Exercise aim :: Can you express everything in the material below, from the line containing "scuff [1147, 192]" down to the line containing "secretaries [189, 163]", both ends included, as a JSON list of strings, one string per line?

Input material ::
=======

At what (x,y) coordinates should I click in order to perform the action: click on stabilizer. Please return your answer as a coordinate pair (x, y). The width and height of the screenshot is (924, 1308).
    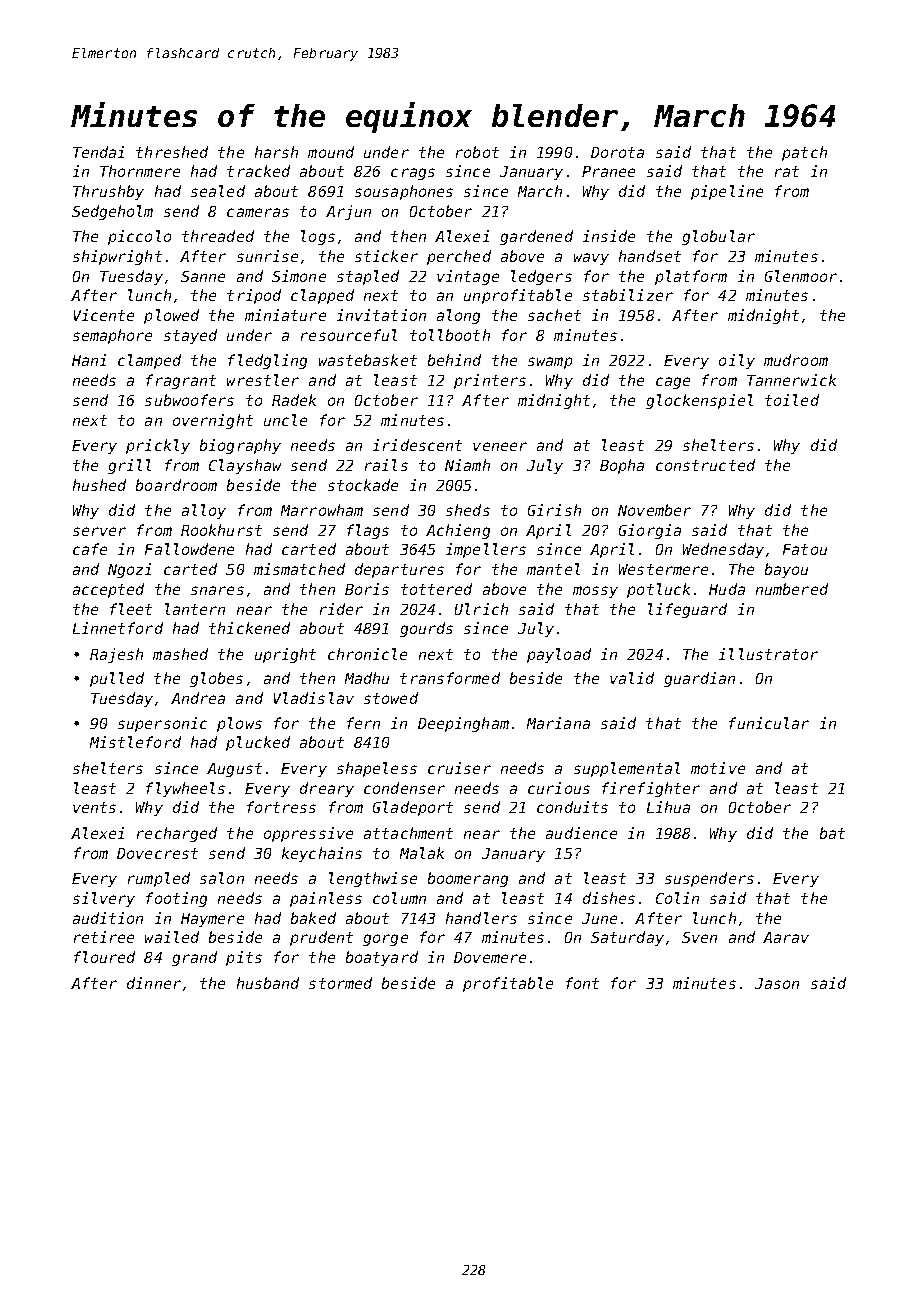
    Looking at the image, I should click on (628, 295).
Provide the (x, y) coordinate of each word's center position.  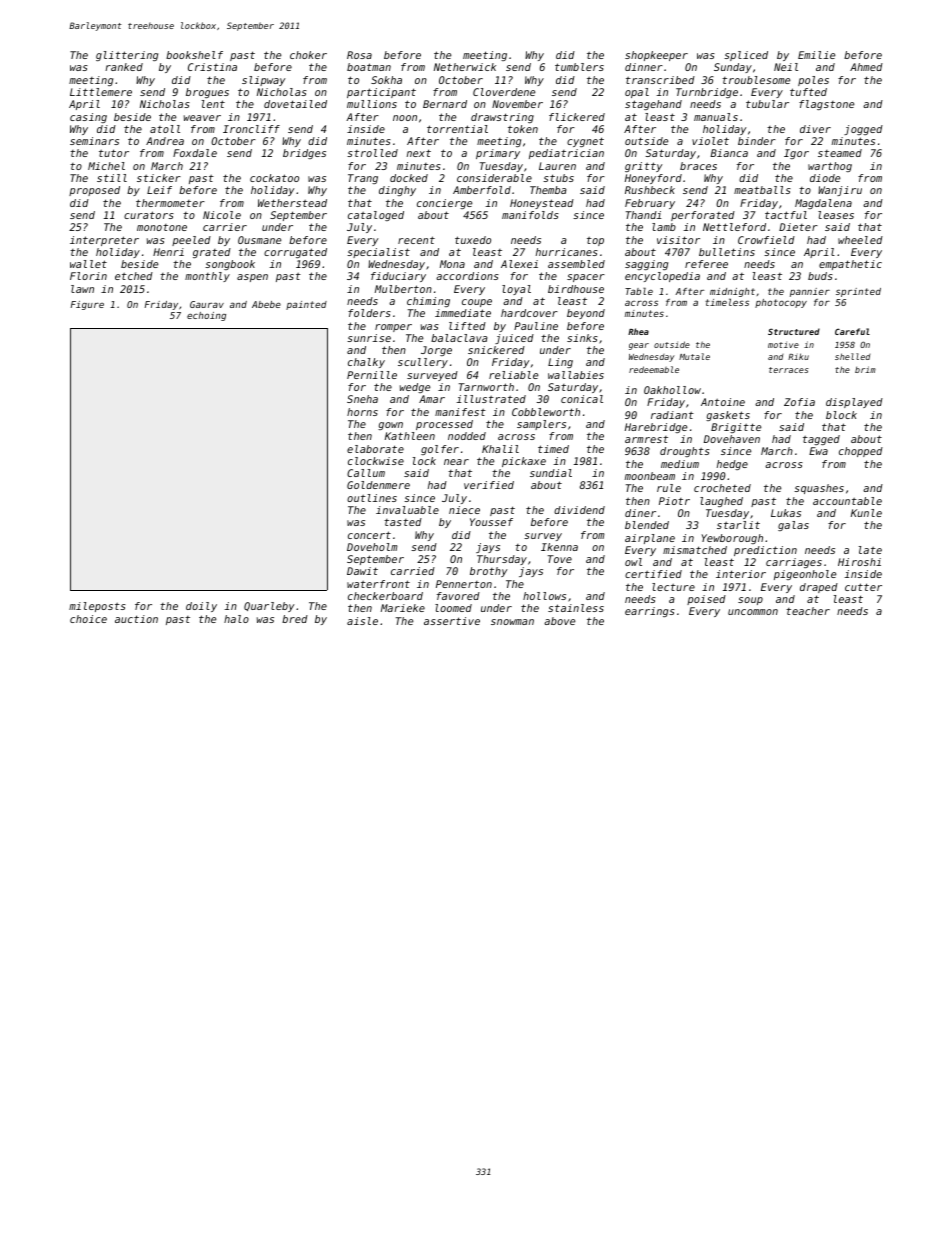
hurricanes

=======

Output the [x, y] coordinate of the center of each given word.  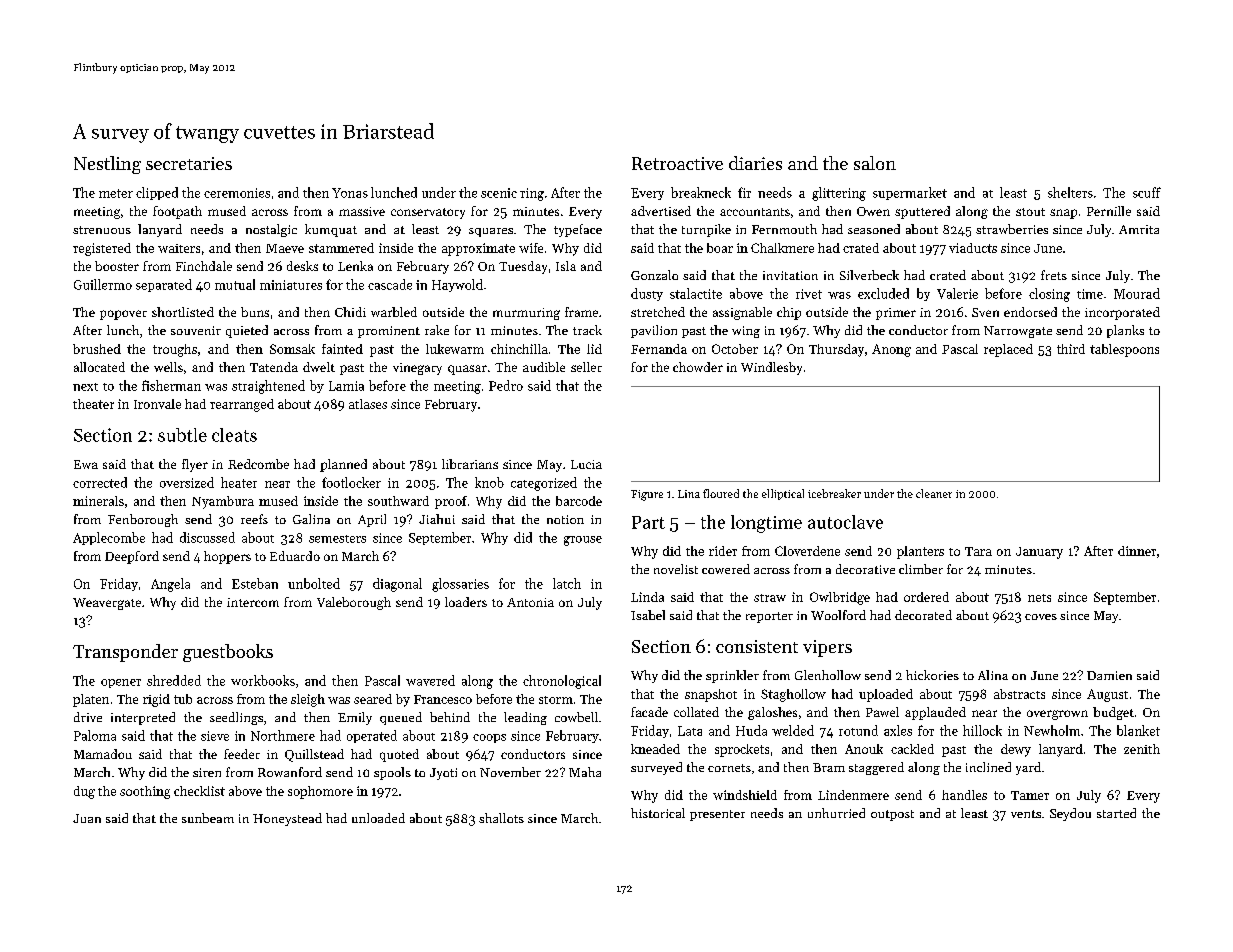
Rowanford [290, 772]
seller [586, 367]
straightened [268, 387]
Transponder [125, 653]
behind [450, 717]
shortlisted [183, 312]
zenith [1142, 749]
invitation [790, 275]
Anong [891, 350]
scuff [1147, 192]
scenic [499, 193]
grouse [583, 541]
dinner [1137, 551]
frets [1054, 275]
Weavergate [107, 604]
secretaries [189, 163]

=======

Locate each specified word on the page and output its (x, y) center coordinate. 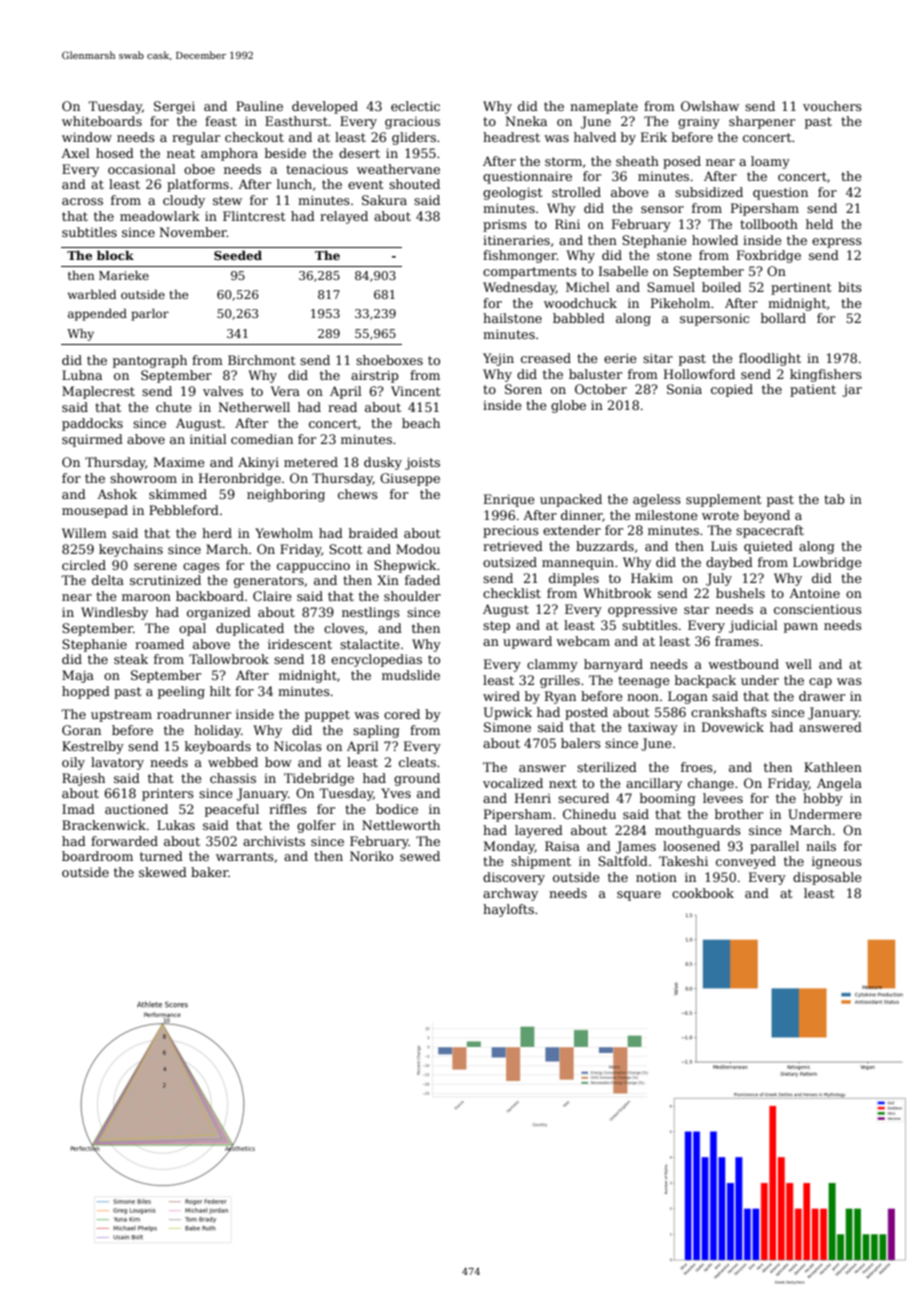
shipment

=======

Output ::
[
  "scuff [1147, 192]",
  "scenic [499, 193]",
  "grouse [583, 541]",
  "dinner [1137, 551]",
  "frets [1054, 275]",
  "Weavergate [107, 604]",
  "secretaries [189, 163]"
]